** Opening Records provided block **

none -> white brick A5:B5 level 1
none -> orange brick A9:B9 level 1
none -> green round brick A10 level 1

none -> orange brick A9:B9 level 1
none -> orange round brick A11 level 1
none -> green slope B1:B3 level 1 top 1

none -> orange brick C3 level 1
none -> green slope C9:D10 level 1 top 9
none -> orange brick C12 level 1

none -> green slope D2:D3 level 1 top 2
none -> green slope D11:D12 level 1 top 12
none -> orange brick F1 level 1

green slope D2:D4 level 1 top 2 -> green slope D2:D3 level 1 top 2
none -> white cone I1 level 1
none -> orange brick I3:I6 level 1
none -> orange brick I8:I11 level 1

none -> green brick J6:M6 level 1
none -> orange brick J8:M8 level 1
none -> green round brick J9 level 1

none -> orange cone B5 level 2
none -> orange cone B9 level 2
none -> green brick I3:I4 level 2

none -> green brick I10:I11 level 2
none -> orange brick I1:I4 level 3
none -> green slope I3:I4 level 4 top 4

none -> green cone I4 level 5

** Closing Records provided block **

_Exercise prompt_.
In the listing above, find the line containing "none -> orange cone B5 level 2"; that line and every line after it, through the last, are to be retyped exactly.

_Completed exercise_.
none -> orange cone B5 level 2
none -> orange cone B9 level 2
none -> green brick I3:I4 level 2

none -> green brick I10:I11 level 2
none -> orange brick I1:I4 level 3
none -> green slope I3:I4 level 4 top 4

none -> green cone I4 level 5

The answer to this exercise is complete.